*Exercise goal*
The answer must be one number: how many lines in the records below contain the string "none".
=== Recorded data ===
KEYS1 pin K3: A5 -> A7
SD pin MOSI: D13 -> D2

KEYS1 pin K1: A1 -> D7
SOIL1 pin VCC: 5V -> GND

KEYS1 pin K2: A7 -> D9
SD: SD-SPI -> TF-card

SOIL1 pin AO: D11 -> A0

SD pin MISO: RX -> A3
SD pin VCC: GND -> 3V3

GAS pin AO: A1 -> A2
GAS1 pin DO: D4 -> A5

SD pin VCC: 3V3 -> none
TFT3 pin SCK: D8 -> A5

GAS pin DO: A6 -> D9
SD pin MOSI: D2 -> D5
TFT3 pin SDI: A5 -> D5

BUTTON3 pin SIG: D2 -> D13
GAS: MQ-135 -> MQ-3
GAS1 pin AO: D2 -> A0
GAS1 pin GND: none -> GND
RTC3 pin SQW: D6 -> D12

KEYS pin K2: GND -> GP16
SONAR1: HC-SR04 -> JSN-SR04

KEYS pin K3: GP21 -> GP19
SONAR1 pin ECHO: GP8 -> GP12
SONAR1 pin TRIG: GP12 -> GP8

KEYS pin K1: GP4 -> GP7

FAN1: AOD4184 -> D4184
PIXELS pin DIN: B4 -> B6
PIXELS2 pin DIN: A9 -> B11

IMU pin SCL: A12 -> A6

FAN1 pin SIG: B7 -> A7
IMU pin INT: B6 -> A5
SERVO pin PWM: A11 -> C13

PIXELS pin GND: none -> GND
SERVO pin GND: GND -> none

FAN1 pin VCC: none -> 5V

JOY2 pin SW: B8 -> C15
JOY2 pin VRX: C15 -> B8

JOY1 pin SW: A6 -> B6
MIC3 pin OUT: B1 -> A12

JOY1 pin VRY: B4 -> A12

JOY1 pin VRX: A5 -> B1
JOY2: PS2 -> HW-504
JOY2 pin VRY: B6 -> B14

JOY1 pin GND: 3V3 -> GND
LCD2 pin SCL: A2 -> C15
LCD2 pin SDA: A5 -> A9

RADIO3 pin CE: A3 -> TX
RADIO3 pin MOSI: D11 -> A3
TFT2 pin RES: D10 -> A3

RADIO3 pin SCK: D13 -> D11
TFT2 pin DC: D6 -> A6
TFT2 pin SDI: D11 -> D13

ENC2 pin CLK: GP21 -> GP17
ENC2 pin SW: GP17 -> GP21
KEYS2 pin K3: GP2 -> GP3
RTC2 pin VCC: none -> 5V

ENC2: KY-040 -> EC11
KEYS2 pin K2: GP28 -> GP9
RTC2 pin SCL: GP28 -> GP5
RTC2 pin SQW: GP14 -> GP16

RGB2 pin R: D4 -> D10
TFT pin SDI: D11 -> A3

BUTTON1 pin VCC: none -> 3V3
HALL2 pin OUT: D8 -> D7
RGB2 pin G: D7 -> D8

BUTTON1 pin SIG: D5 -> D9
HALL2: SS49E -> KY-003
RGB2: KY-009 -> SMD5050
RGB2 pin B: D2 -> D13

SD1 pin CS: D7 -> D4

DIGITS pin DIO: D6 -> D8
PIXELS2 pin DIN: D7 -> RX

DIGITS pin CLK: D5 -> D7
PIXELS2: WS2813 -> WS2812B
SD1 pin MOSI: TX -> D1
===
*Exercise result*
7